=== DATA FOR THIS TASK ===
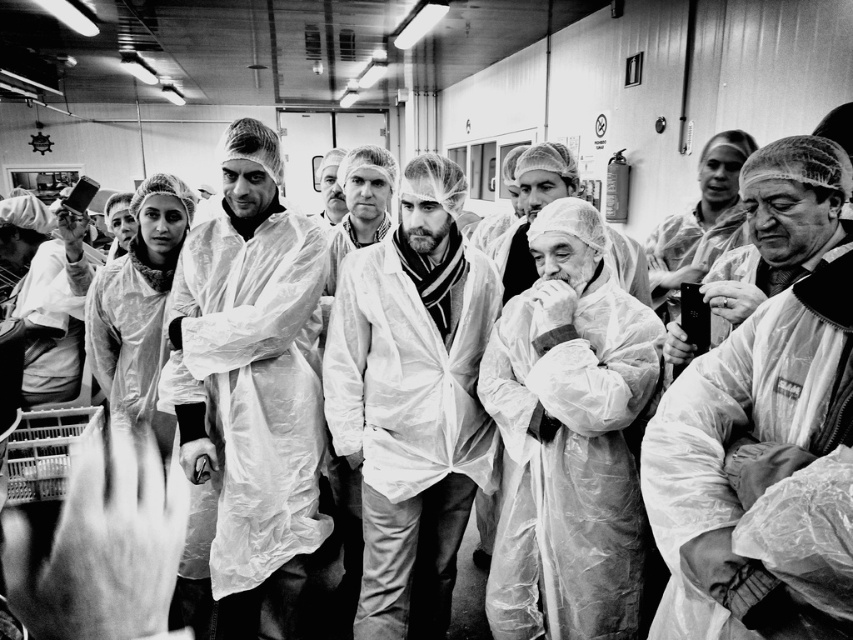
Is matte white coat at center to the left of white plastic coat at center from the viewer's perspective?

No, matte white coat at center is not to the left of white plastic coat at center.

Between matte white coat at center and white plastic coat at center, which one has more height?

white plastic coat at center

Locate an element on the screen. matte white coat at center is located at coordinates (753, 396).

The height and width of the screenshot is (640, 853). Find the location of `matte white coat at center`. matte white coat at center is located at coordinates (753, 396).

Between point (358, 460) and point (524, 545), which one is positioned behind?

Positioned behind is point (358, 460).

Identify the location of white plastic coat at center. click(x=412, y=401).

Which is behind, point (387, 420) or point (614, 564)?

Point (387, 420)

You are a GUI agent. You are given a task and a screenshot of the screen. Output one action in this format:
    pyautogui.click(x=<x>, y=<y>)
    Task: Click on the white plastic coat at center
    Image resolution: width=853 pixels, height=640 pixels.
    Given the screenshot: What is the action you would take?
    pyautogui.click(x=412, y=401)

Does matte white coat at center appear over transparent plastic coat at center?

Correct, matte white coat at center is located above transparent plastic coat at center.

Is matte white coat at center further to camera compared to transparent plastic coat at center?

No.

Who is more distant from viewer, (711, 362) or (306, 412)?

Positioned behind is point (306, 412).

Where is `matte white coat at center`? The image size is (853, 640). matte white coat at center is located at coordinates (753, 396).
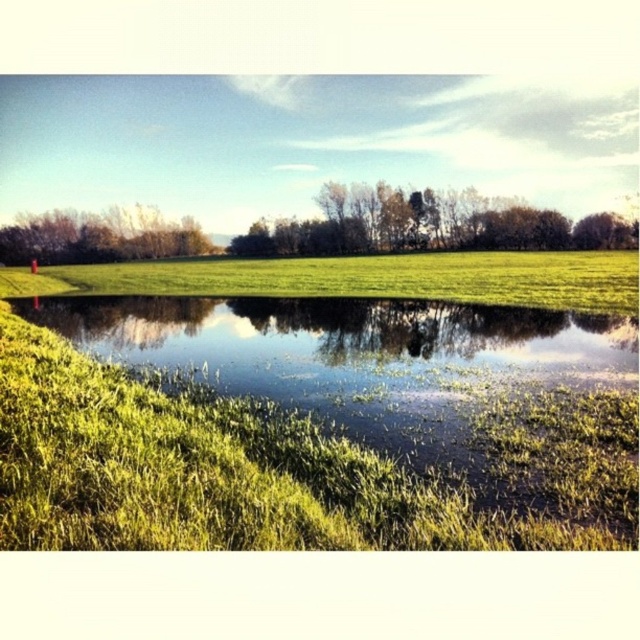
You are standing in the middle of the green leafy trees at center and want to see the brown leafy trees at upper left. Which direction should you look to see the taller trees?

The brown leafy trees at upper left are taller than the green leafy trees at center, so you should look towards the upper left direction to see the taller trees.

You are standing in the middle of the field looking at the green leafy trees at center and the brown leafy trees at upper left. Which group of trees is nearer to you?

The green leafy trees at center are closer to the viewer than the brown leafy trees at upper left.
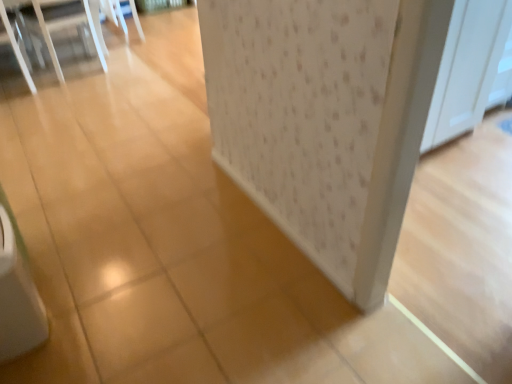
Question: Considering the relative positions of white wood screen door at upper right and clear plastic chairs at upper left in the image provided, is white wood screen door at upper right to the right of clear plastic chairs at upper left from the viewer's perspective?

Choices:
 (A) yes
 (B) no

Answer: (A)

Question: Are white wood screen door at upper right and clear plastic chairs at upper left far apart?

Choices:
 (A) no
 (B) yes

Answer: (B)

Question: Is white wood screen door at upper right next to clear plastic chairs at upper left and touching it?

Choices:
 (A) no
 (B) yes

Answer: (A)

Question: Is white wood screen door at upper right further to camera compared to clear plastic chairs at upper left?

Choices:
 (A) no
 (B) yes

Answer: (A)

Question: From a real-world perspective, is white wood screen door at upper right on clear plastic chairs at upper left?

Choices:
 (A) yes
 (B) no

Answer: (A)

Question: Considering the relative sizes of white wood screen door at upper right and clear plastic chairs at upper left in the image provided, is white wood screen door at upper right taller than clear plastic chairs at upper left?

Choices:
 (A) yes
 (B) no

Answer: (A)

Question: Considering the relative positions of clear plastic chairs at upper left and white wood screen door at upper right in the image provided, is clear plastic chairs at upper left behind white wood screen door at upper right?

Choices:
 (A) no
 (B) yes

Answer: (B)

Question: From a real-world perspective, is clear plastic chairs at upper left under white wood screen door at upper right?

Choices:
 (A) no
 (B) yes

Answer: (B)

Question: Is clear plastic chairs at upper left turned away from white wood screen door at upper right?

Choices:
 (A) yes
 (B) no

Answer: (B)

Question: Can you confirm if clear plastic chairs at upper left is wider than white wood screen door at upper right?

Choices:
 (A) no
 (B) yes

Answer: (B)

Question: Is white wood screen door at upper right located within clear plastic chairs at upper left?

Choices:
 (A) yes
 (B) no

Answer: (B)

Question: Does clear plastic chairs at upper left have a lesser height compared to white wood screen door at upper right?

Choices:
 (A) yes
 (B) no

Answer: (A)

Question: Considering the positions of point (445, 102) and point (54, 56), is point (445, 102) closer or farther from the camera than point (54, 56)?

Choices:
 (A) closer
 (B) farther

Answer: (A)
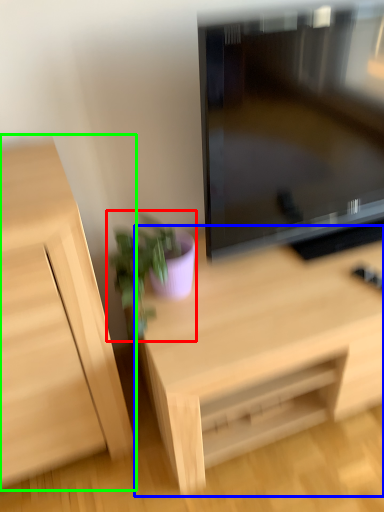
Question: Considering the real-world distances, which object is farthest from houseplant (highlighted by a red box)? desk (highlighted by a blue box) or cabinetry (highlighted by a green box)?

Choices:
 (A) desk
 (B) cabinetry

Answer: (A)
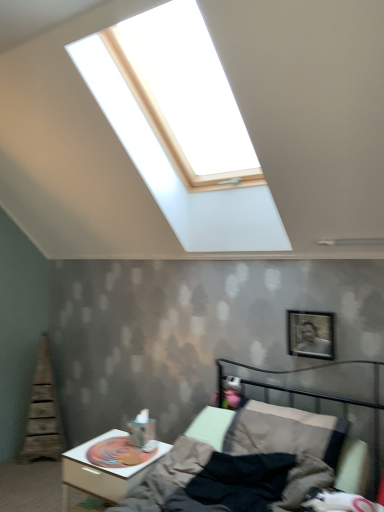
Question: Would you consider metallic silver picture frame at upper right to be distant from white glossy nightstand at lower left?

Choices:
 (A) no
 (B) yes

Answer: (B)

Question: Is metallic silver picture frame at upper right taller than white glossy nightstand at lower left?

Choices:
 (A) yes
 (B) no

Answer: (B)

Question: Considering the relative positions of metallic silver picture frame at upper right and white glossy nightstand at lower left in the image provided, is metallic silver picture frame at upper right to the left of white glossy nightstand at lower left from the viewer's perspective?

Choices:
 (A) yes
 (B) no

Answer: (B)

Question: From the image's perspective, is metallic silver picture frame at upper right located beneath white glossy nightstand at lower left?

Choices:
 (A) no
 (B) yes

Answer: (A)

Question: Is metallic silver picture frame at upper right outside white glossy nightstand at lower left?

Choices:
 (A) no
 (B) yes

Answer: (B)

Question: Is metallic gray bed at lower right situated inside white glossy nightstand at lower left or outside?

Choices:
 (A) inside
 (B) outside

Answer: (B)

Question: Looking at the image, does metallic gray bed at lower right seem bigger or smaller compared to white glossy nightstand at lower left?

Choices:
 (A) big
 (B) small

Answer: (A)

Question: In the image, is metallic gray bed at lower right positioned in front of or behind white glossy nightstand at lower left?

Choices:
 (A) behind
 (B) front

Answer: (B)

Question: From the image's perspective, is metallic gray bed at lower right above or below white glossy nightstand at lower left?

Choices:
 (A) above
 (B) below

Answer: (A)

Question: In terms of size, does metallic silver picture frame at upper right appear bigger or smaller than white glossy nightstand at lower left?

Choices:
 (A) small
 (B) big

Answer: (A)

Question: Is point (327, 349) closer or farther from the camera than point (119, 443)?

Choices:
 (A) farther
 (B) closer

Answer: (B)

Question: Is metallic silver picture frame at upper right in front of or behind white glossy nightstand at lower left in the image?

Choices:
 (A) behind
 (B) front

Answer: (A)

Question: Considering the positions of metallic silver picture frame at upper right and white glossy nightstand at lower left in the image, is metallic silver picture frame at upper right taller or shorter than white glossy nightstand at lower left?

Choices:
 (A) tall
 (B) short

Answer: (B)

Question: Looking at the image, does white glossy nightstand at lower left seem bigger or smaller compared to metallic silver picture frame at upper right?

Choices:
 (A) small
 (B) big

Answer: (B)

Question: Relative to metallic silver picture frame at upper right, is white glossy nightstand at lower left in front or behind?

Choices:
 (A) behind
 (B) front

Answer: (B)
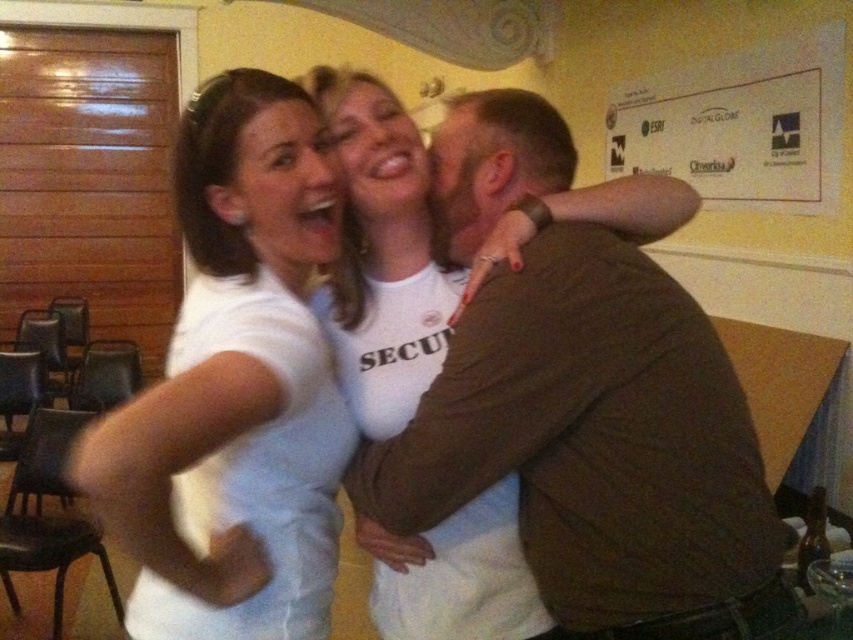
Question: Does white matte t-shirt at center appear over white paper at upper right?

Choices:
 (A) no
 (B) yes

Answer: (A)

Question: Which object is farther from the camera taking this photo?

Choices:
 (A) brown cotton shirt at upper right
 (B) white paper at upper right
 (C) white matte t-shirt at center

Answer: (B)

Question: Which point appears farthest from the camera in this image?

Choices:
 (A) (219, 628)
 (B) (717, 116)
 (C) (625, 346)

Answer: (B)

Question: Does brown cotton shirt at upper right have a larger size compared to white paper at upper right?

Choices:
 (A) no
 (B) yes

Answer: (A)

Question: Which of the following is the farthest from the observer?

Choices:
 (A) white paper at upper right
 (B) white matte t-shirt at center
 (C) brown cotton shirt at upper right

Answer: (A)

Question: Is brown cotton shirt at upper right positioned before white paper at upper right?

Choices:
 (A) no
 (B) yes

Answer: (B)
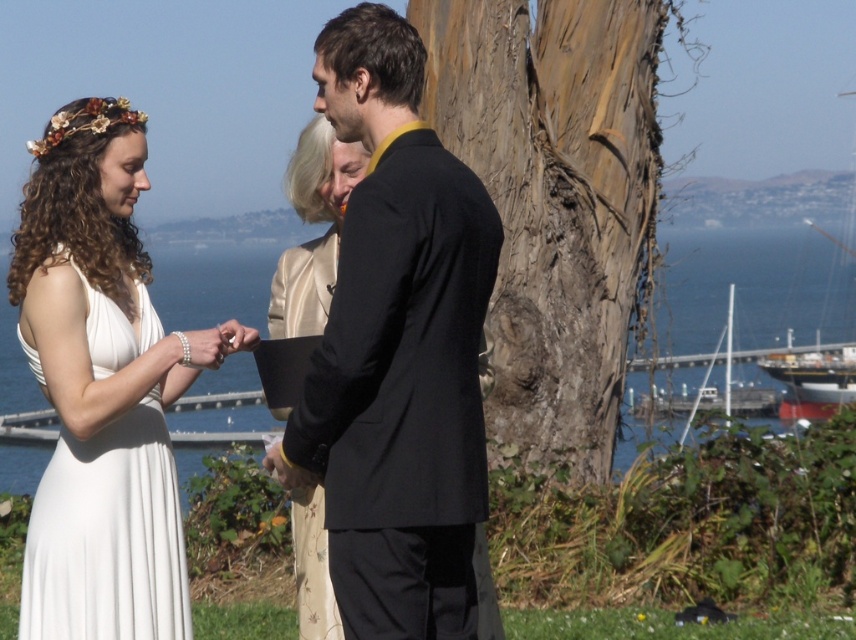
You are a photographer at the wedding ceremony. You want to take a photo that includes both the white satin dress at center and the blue water at center. Which object should be placed to the left in the frame?

The white satin dress at center is positioned on the left side of the blue water at center, so it should be placed to the left in the frame.

You are a photographer at the wedding ceremony. You want to capture a photo of the bride in her white satin dress at center without the blue water at center being visible in the background. Is this possible given their positions?

The white satin dress at center is in front of the blue water at center, so it is possible to capture a photo of the bride in her white satin dress at center without the blue water at center being visible in the background by focusing on the dress and using a shallow depth of field to blur the background.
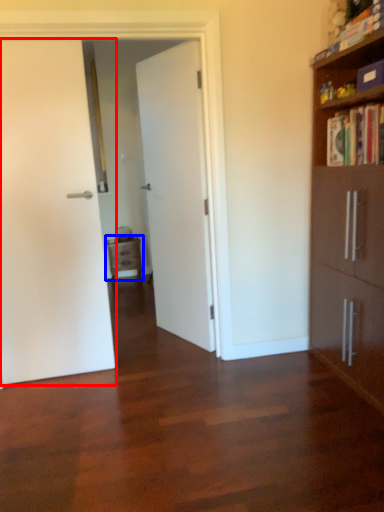
Question: Which of the following is the closest to the observer, door (highlighted by a red box) or nightstand (highlighted by a blue box)?

Choices:
 (A) door
 (B) nightstand

Answer: (A)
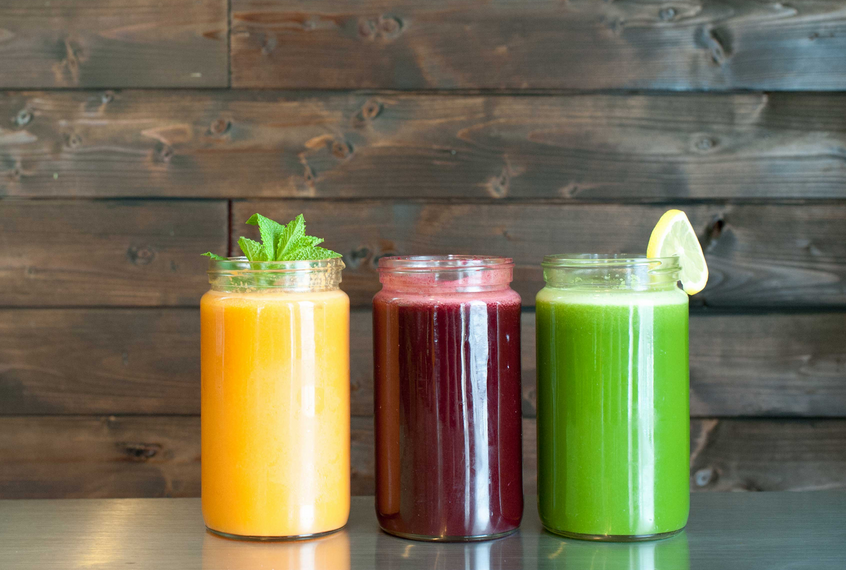
At what (x,y) coordinates should I click in order to perform the action: click on glass. Please return your answer as a coordinate pair (x, y). The height and width of the screenshot is (570, 846). Looking at the image, I should click on click(x=635, y=390), click(x=463, y=359), click(x=275, y=382).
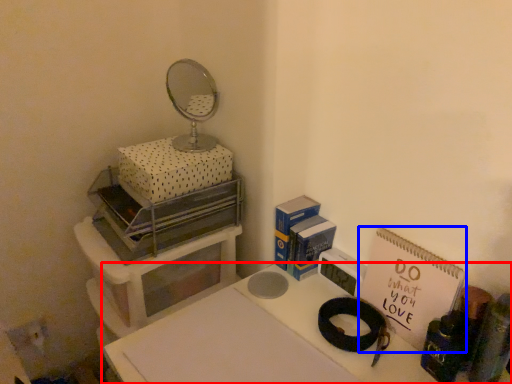
Question: Which of the following is the farthest to the observer, table (highlighted by a red box) or notebook (highlighted by a blue box)?

Choices:
 (A) table
 (B) notebook

Answer: (B)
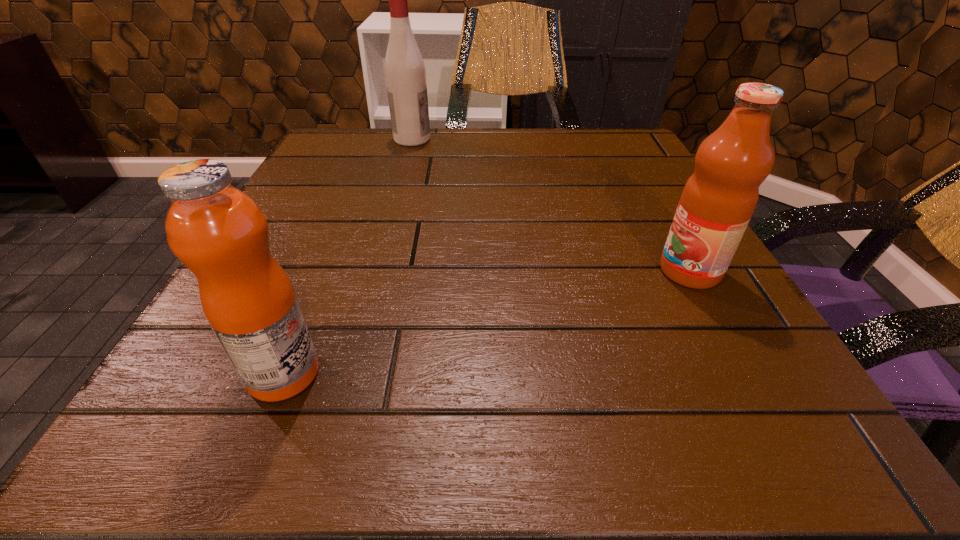
The width and height of the screenshot is (960, 540). I want to click on free space between the farthest object and the right fruit juice, so click(x=551, y=205).

Locate an element on the screen. The image size is (960, 540). empty space that is in between the farther fruit juice and the farthest object is located at coordinates (551, 205).

I want to click on free space between the farthest object and the right fruit juice, so click(x=551, y=205).

This screenshot has height=540, width=960. In order to click on vacant space in between the left fruit juice and the rightmost object in this screenshot , I will do `click(487, 322)`.

Locate an element on the screen. the second closest object to the second farthest object is located at coordinates (405, 74).

Where is `the second closest object to the nearer fruit juice`? The height and width of the screenshot is (540, 960). the second closest object to the nearer fruit juice is located at coordinates (405, 74).

The image size is (960, 540). Find the location of `free spot that satisfies the following two spatial constraints: 1. on the label of the farthest object; 2. on the front side of the left fruit juice`. free spot that satisfies the following two spatial constraints: 1. on the label of the farthest object; 2. on the front side of the left fruit juice is located at coordinates click(348, 373).

This screenshot has height=540, width=960. In order to click on vacant region that satisfies the following two spatial constraints: 1. on the front label of the right fruit juice; 2. on the front side of the left fruit juice in this screenshot , I will do `click(746, 373)`.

=== TASK ===
Rewrite the entries from the start through the line containing "No, matte white", replacing "white plastic coat" with "glossy plastic coat" and leaving everything else unchanged. Omit the pictures and give only those lines.

=== RESPONSE AREA ===
Is matte white coat at center to the left of glossy plastic coat at center from the viewer's perspective?

No, matte white coat at center is not to the left of glossy plastic coat at center.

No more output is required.